■ **Problem**
A single figure is required: the number of lines in the data below that hold the word "cutting".

■ **Records for the task**
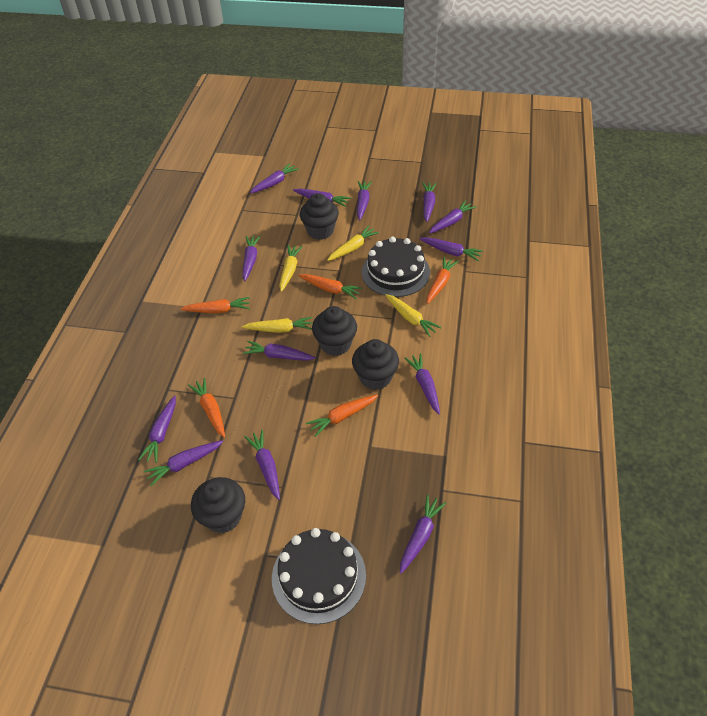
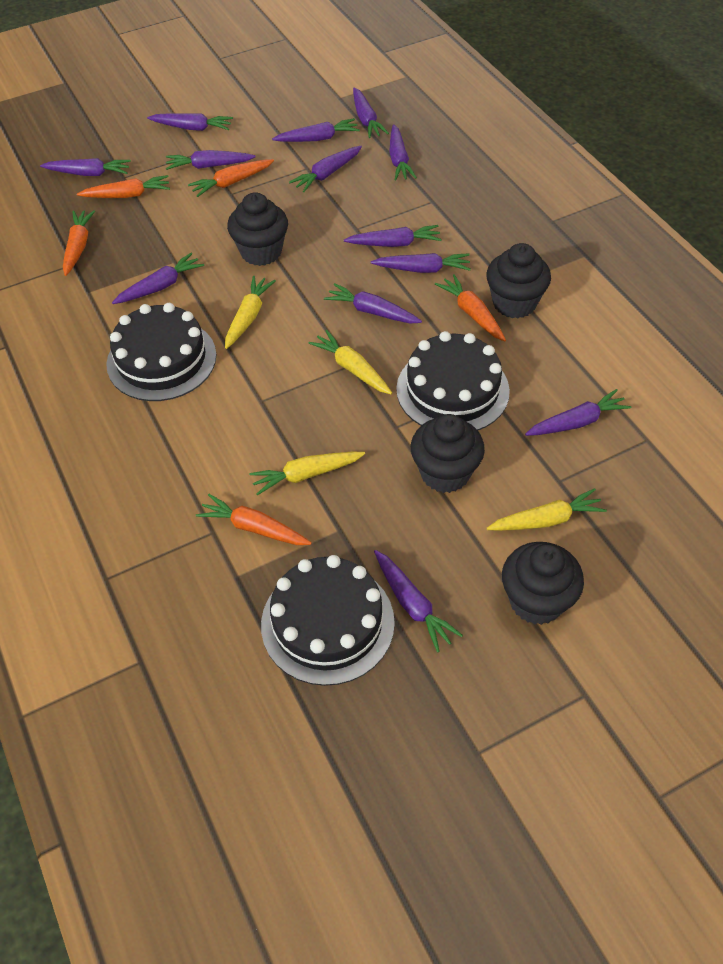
black cake: 2 -> 3

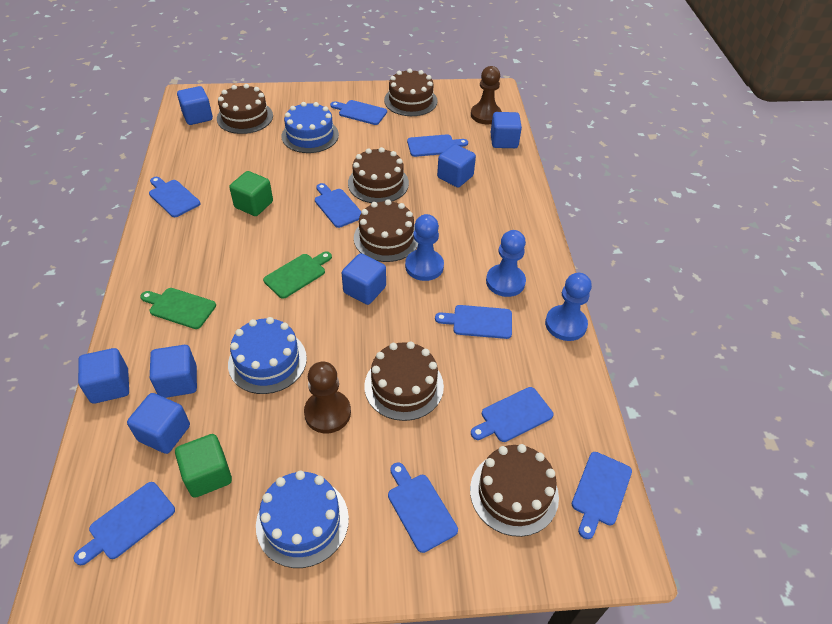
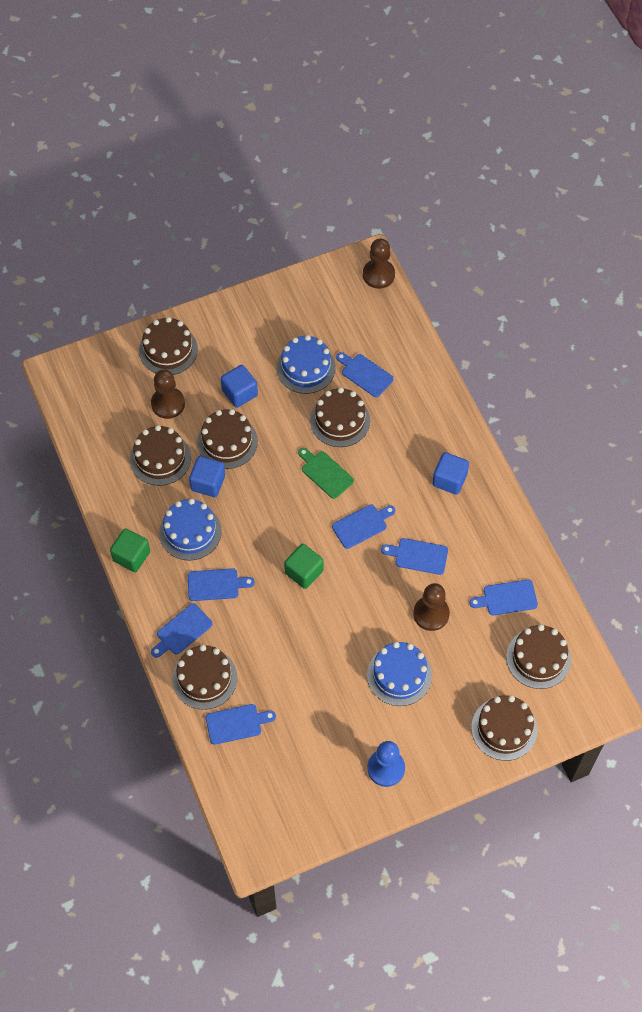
blue cube: 7 -> 3
blue cutting board: 9 -> 7
blue pawn: 3 -> 1
brown cake: 6 -> 7
brown pawn: 2 -> 3
green cutting board: 2 -> 1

■ **Task solution**
2